» Activity
Count the lines below that contain the word "none", and reply with that number alone.

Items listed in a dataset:
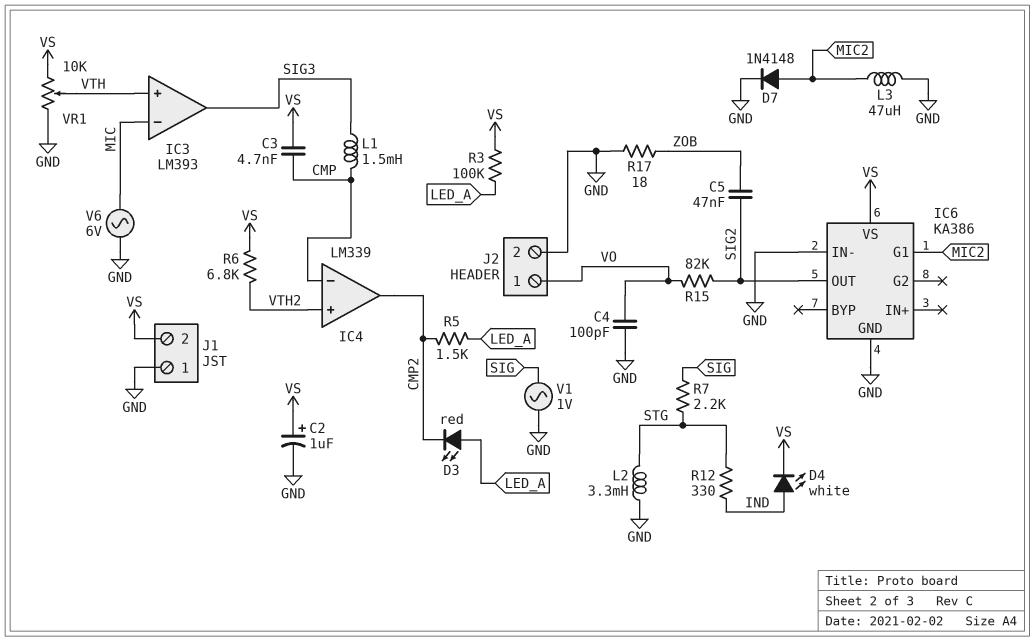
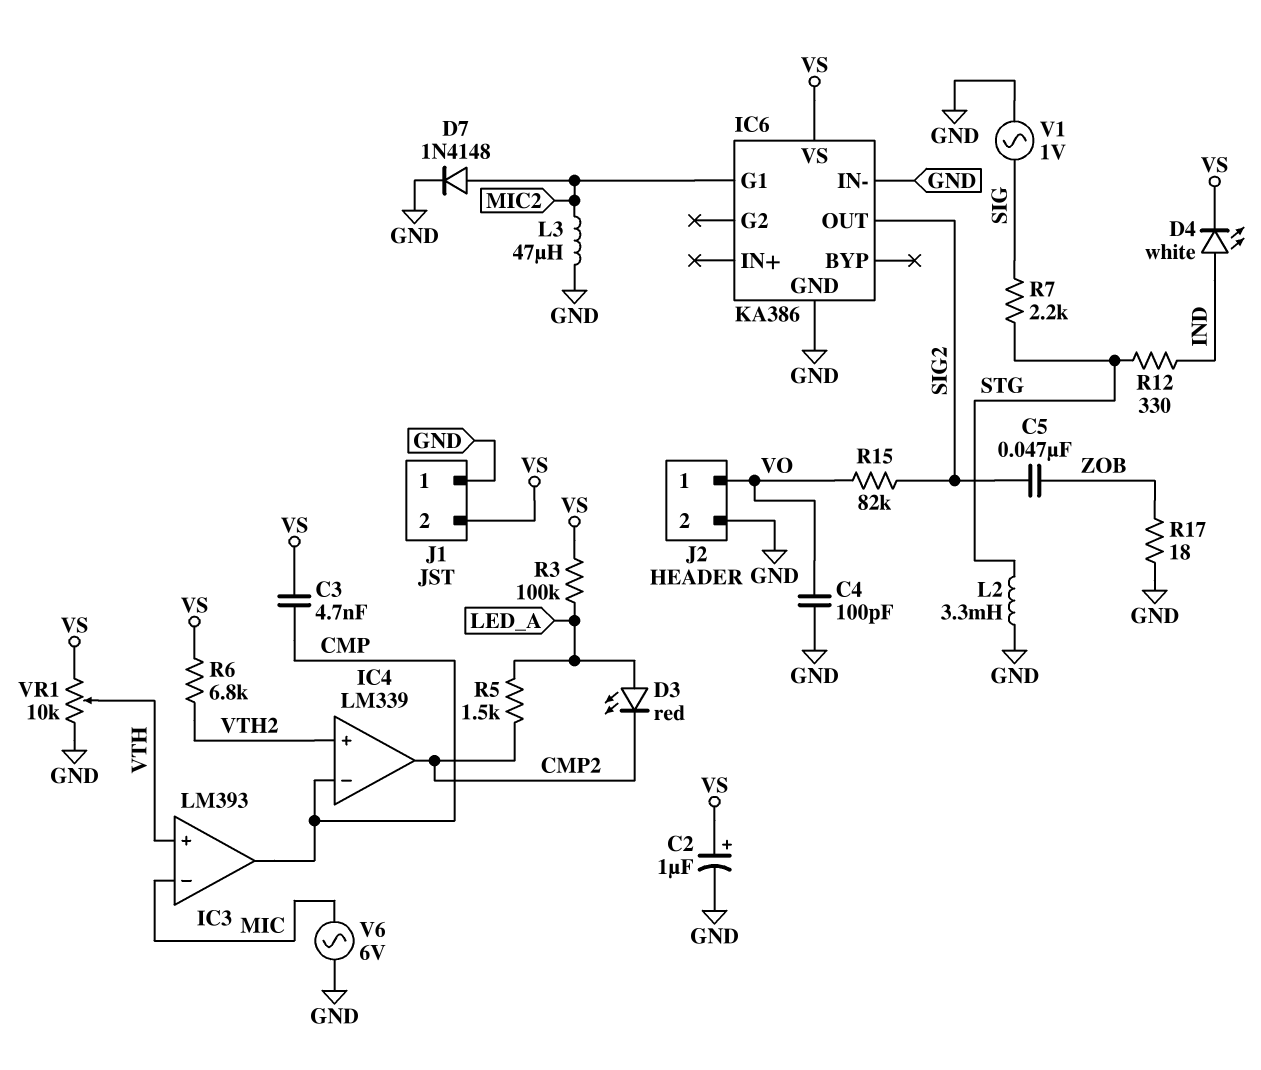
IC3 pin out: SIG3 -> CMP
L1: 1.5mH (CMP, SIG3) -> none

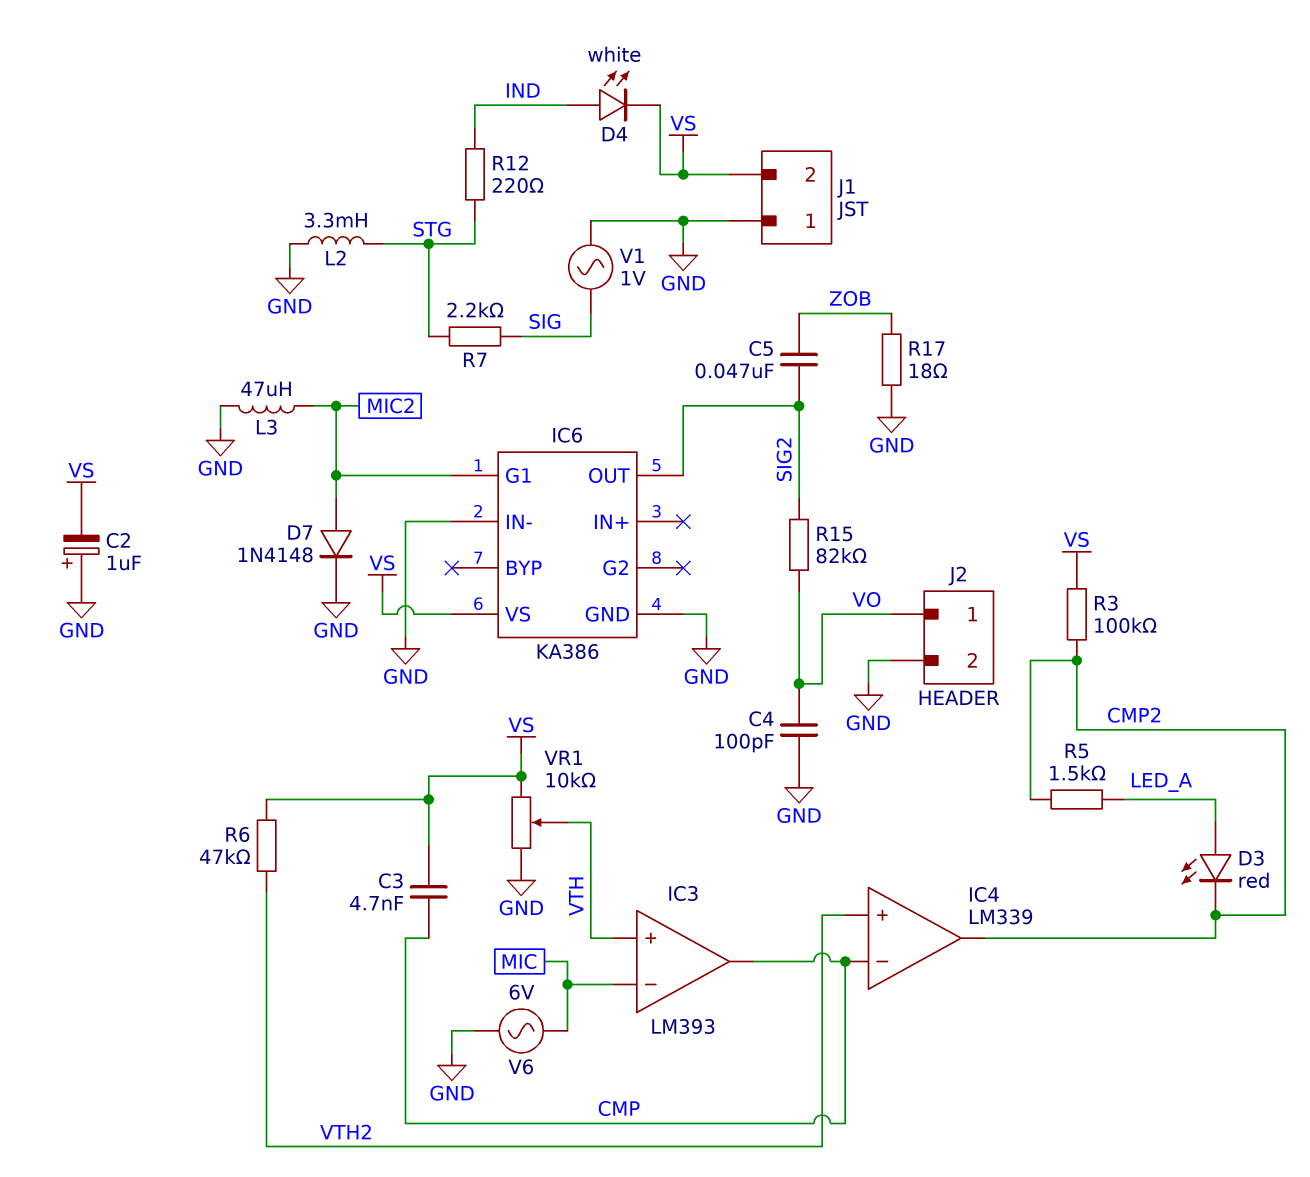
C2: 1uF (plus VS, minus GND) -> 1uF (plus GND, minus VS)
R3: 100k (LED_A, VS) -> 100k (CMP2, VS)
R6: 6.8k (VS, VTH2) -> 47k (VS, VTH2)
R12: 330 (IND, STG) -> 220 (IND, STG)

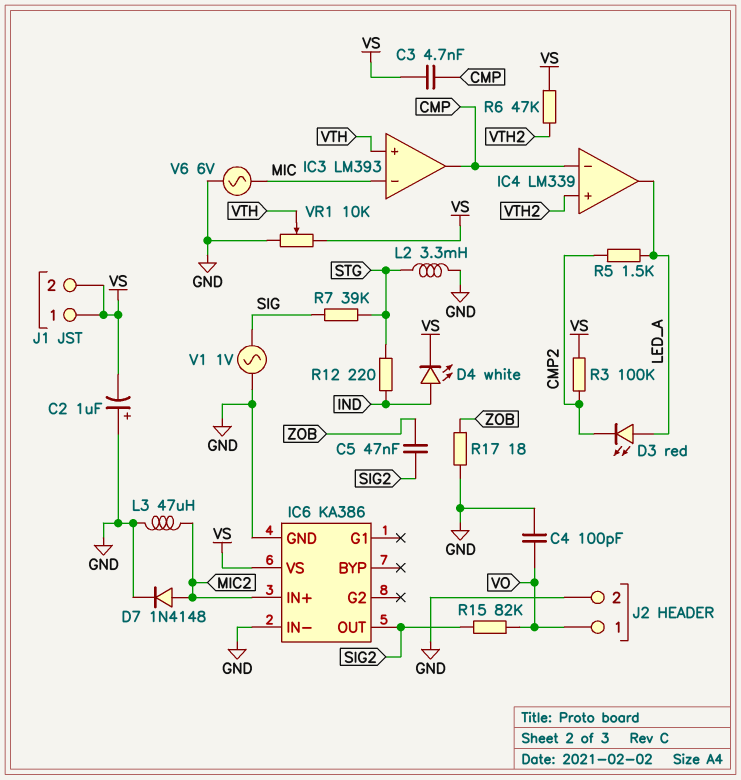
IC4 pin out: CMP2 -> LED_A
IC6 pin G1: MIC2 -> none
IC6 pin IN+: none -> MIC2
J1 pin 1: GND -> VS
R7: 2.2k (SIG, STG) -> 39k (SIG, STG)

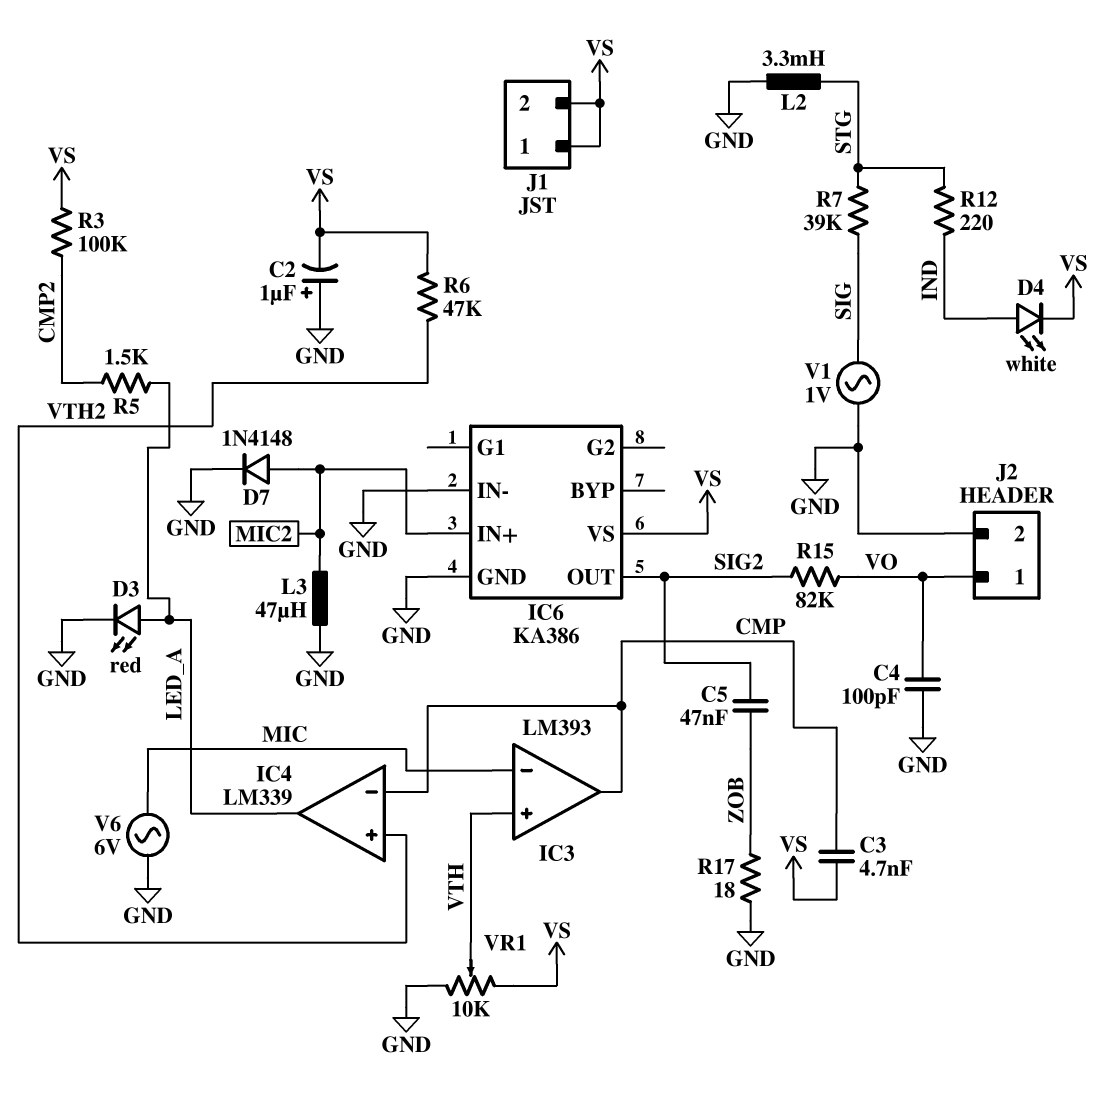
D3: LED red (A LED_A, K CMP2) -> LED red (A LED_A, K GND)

» Task result
3